**ABOUT THIS TASK**:
Output the entries exactly. Start at the first line, finish with the line containing "first_place: [545, 194, 583, 227]", and omit the pictures.
###
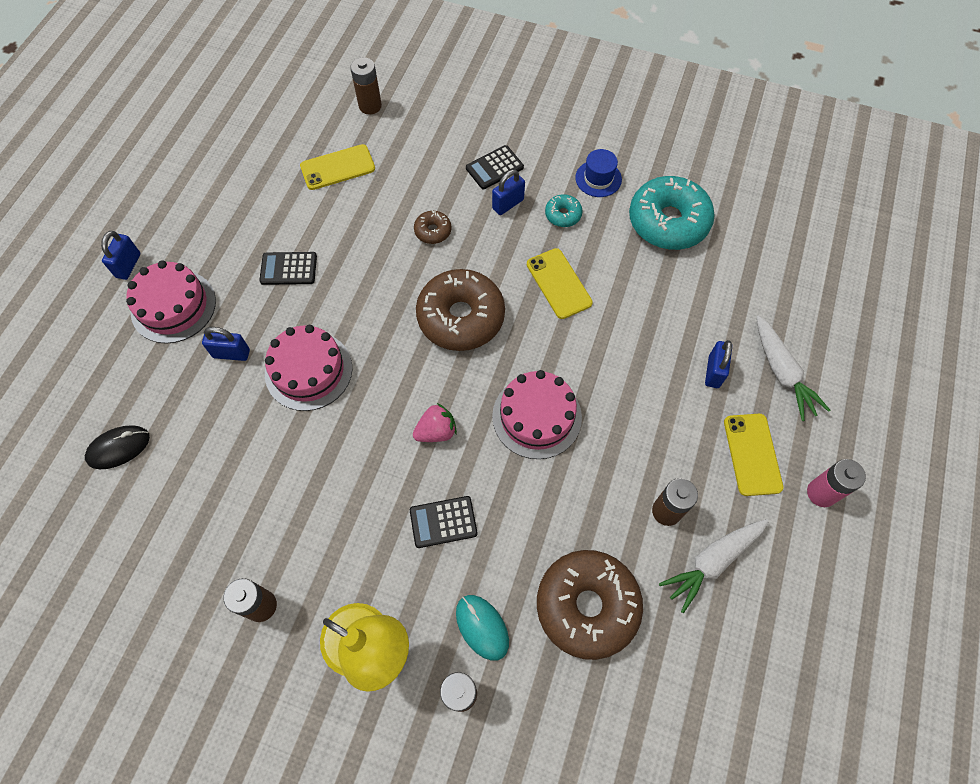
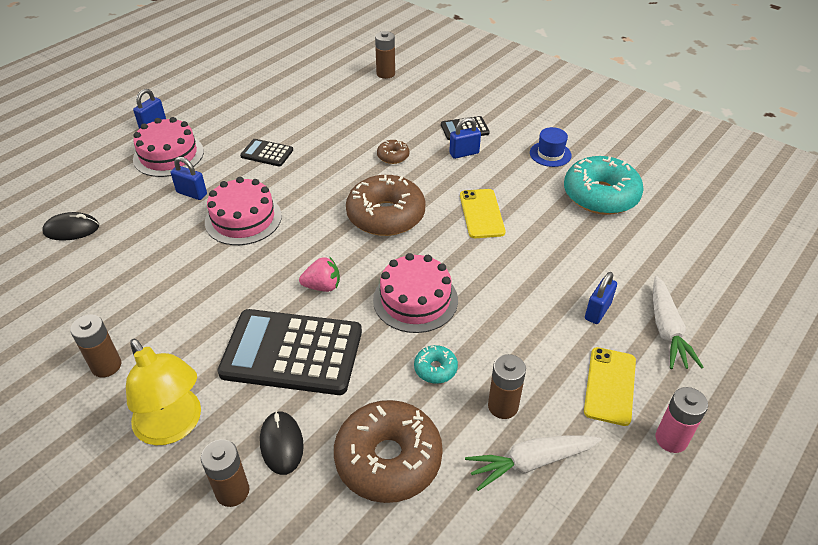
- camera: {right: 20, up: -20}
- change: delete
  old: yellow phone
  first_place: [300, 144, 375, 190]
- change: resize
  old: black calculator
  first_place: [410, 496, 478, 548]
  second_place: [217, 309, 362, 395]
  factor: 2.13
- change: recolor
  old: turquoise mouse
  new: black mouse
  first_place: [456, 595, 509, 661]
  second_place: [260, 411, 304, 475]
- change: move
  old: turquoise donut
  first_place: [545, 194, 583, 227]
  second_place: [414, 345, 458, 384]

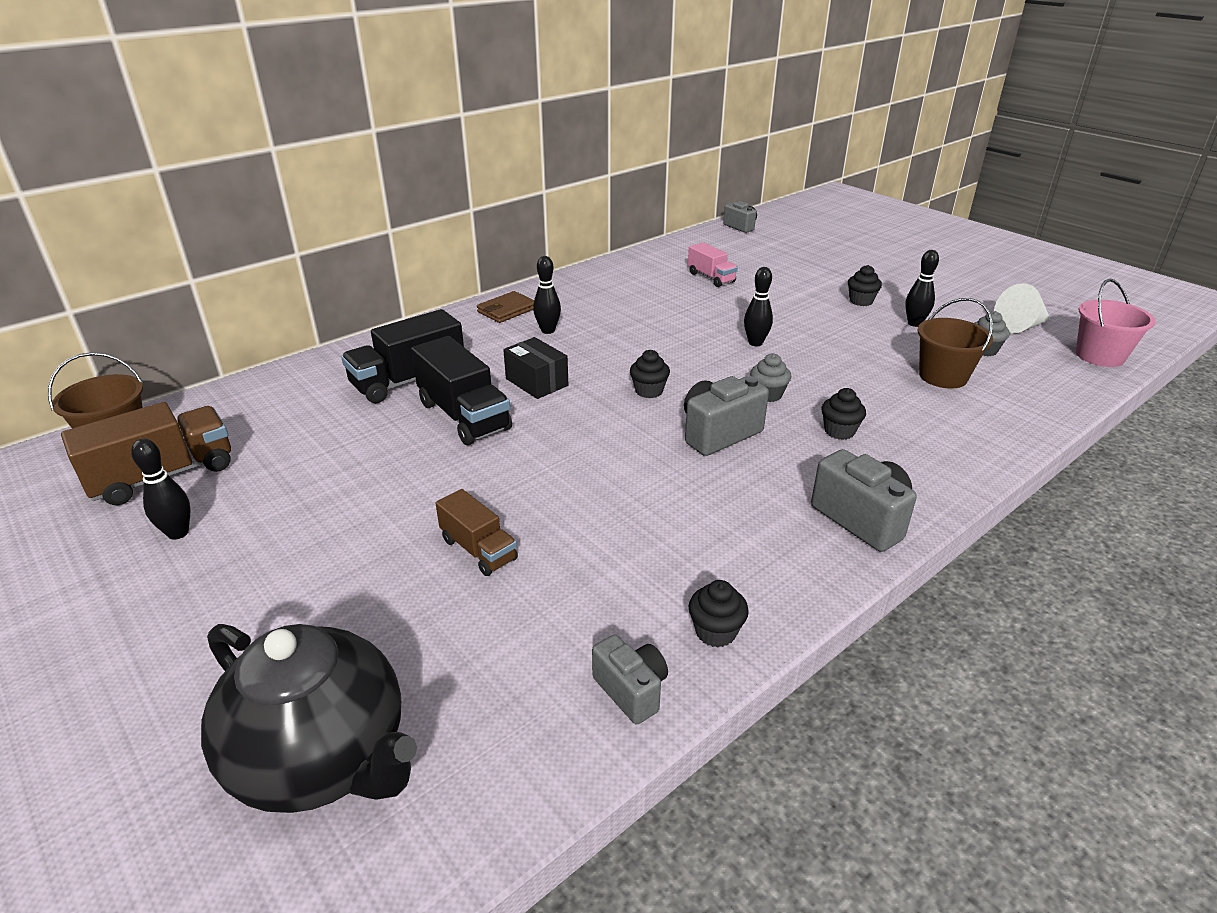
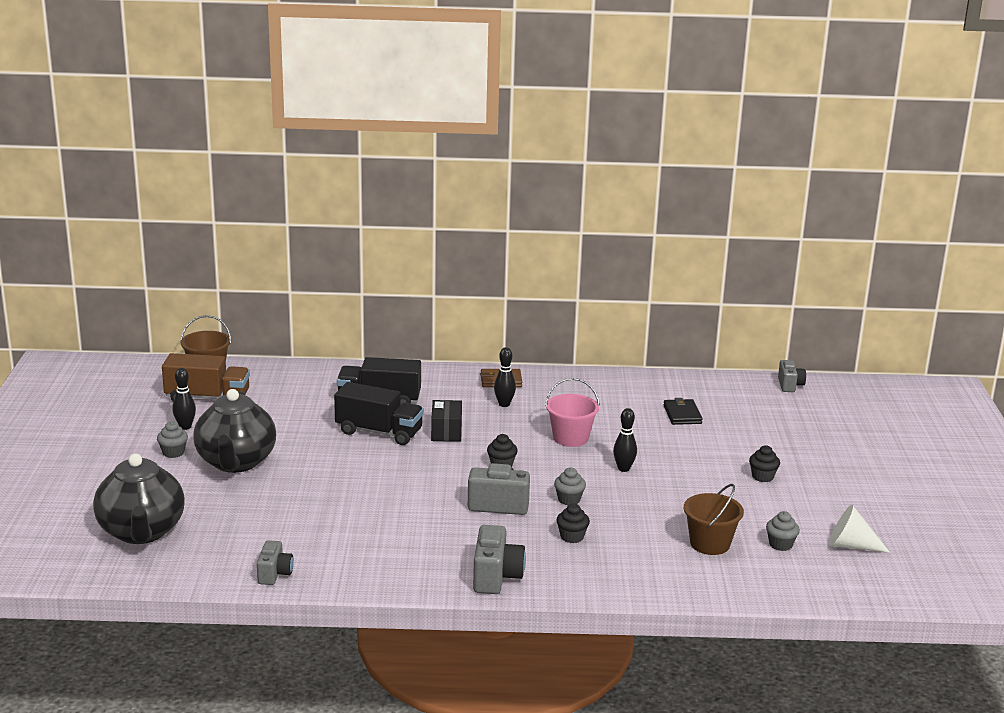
- camera: {right: 40, up: -10}
- change: rotate
  old: black truck
  first_place: [411, 336, 512, 445]
  second_place: [334, 382, 424, 445]
  degrees: -75
- change: delete
  old: brown truck
  first_place: [435, 489, 518, 576]
- change: replace
  old: pink truck
  new: black wallet
  first_place: [688, 242, 738, 287]
  second_place: [663, 398, 703, 425]
- change: delete
  old: black cupcake
  first_place: [689, 580, 749, 647]
- change: delete
  old: black bowling pin
  first_place: [905, 250, 939, 327]
- change: move
  old: pink bucket
  first_place: [1076, 279, 1156, 367]
  second_place: [545, 378, 600, 447]
- change: insert
  new: grey cupcake
  second_place: [157, 421, 188, 458]
- change: insert
  new: black teapot
  second_place: [193, 389, 276, 473]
###
**ANSWER TO THE EXERCISE**:
- camera: {right: 20, up: -20}
- change: delete
  old: yellow phone
  first_place: [300, 144, 375, 190]
- change: resize
  old: black calculator
  first_place: [410, 496, 478, 548]
  second_place: [217, 309, 362, 395]
  factor: 2.13
- change: recolor
  old: turquoise mouse
  new: black mouse
  first_place: [456, 595, 509, 661]
  second_place: [260, 411, 304, 475]
- change: move
  old: turquoise donut
  first_place: [545, 194, 583, 227]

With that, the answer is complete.